▸ **ABOUT THIS TASK**
Pull every line with "none" from the data below and copy it.

Segment Open

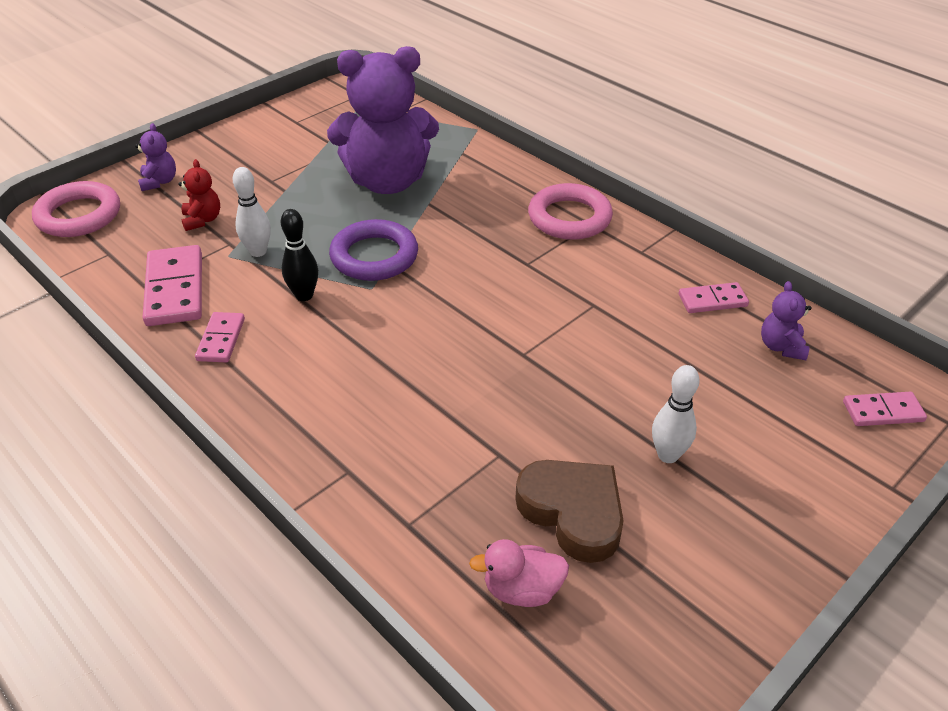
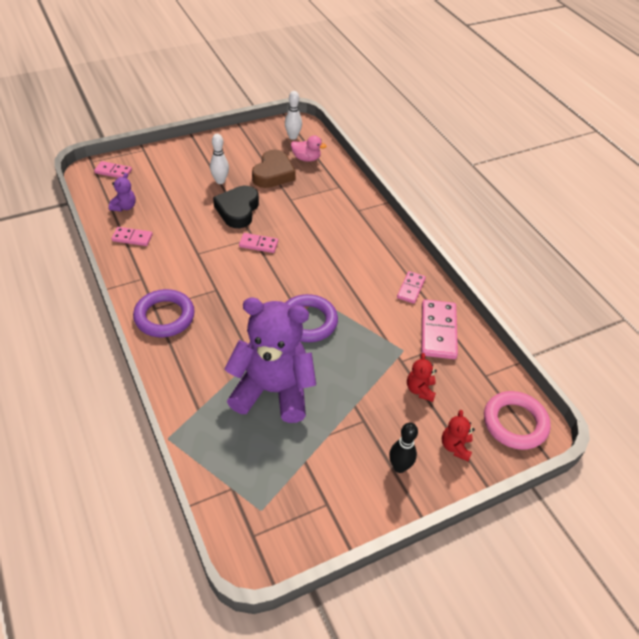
camera: 165 degrees left, 5 degrees up
(159, 182) = (455, 447): purple teddy bear -> red teddy bear
(258, 252) = (383, 347): white bowling pin -> white bowling pin (293, 137)
(304, 295) = (359, 304): black bowling pin -> black bowling pin (399, 467)
(507, 344) = (258, 244): none -> pink domino
(569, 218) = (164, 316): pink ring -> purple ring
(573, 512) = (273, 174): brown heart -> brown heart turned 135 degrees counterclockwise
(585, 398) = (238, 210): none -> black heart

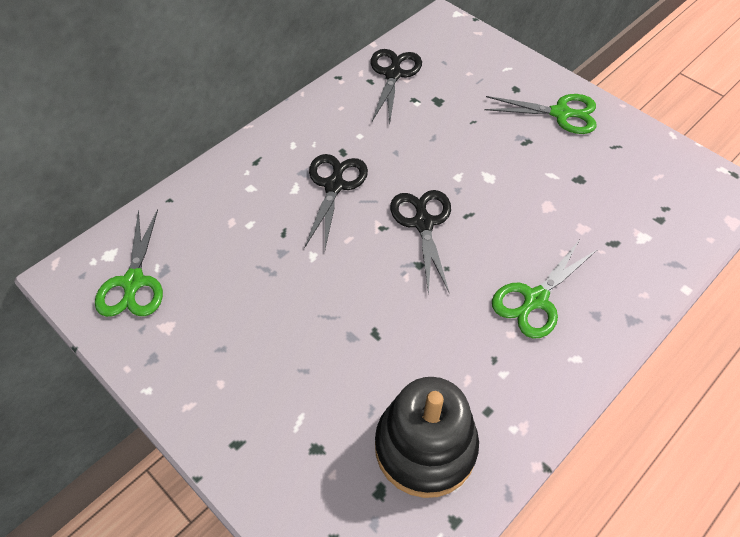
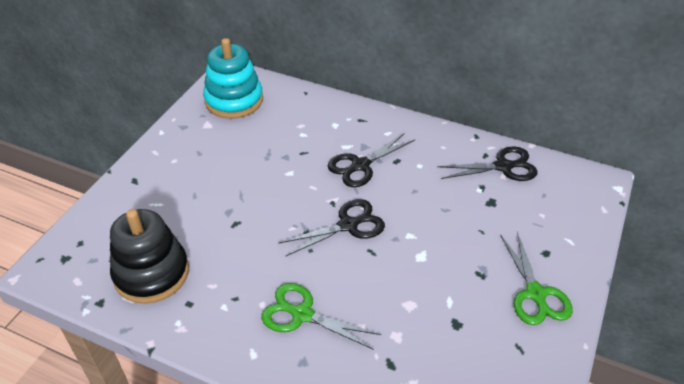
camera: 70 degrees right, 10 degrees down
(133, 283) = (234, 100): green scissors -> turquoise stacking toy
(334, 185) = (360, 165): black scissors -> black scissors turned 150 degrees clockwise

Segment Closed

▸ **SOLUTION BELOW**
(507, 344) = (258, 244): none -> pink domino
(585, 398) = (238, 210): none -> black heart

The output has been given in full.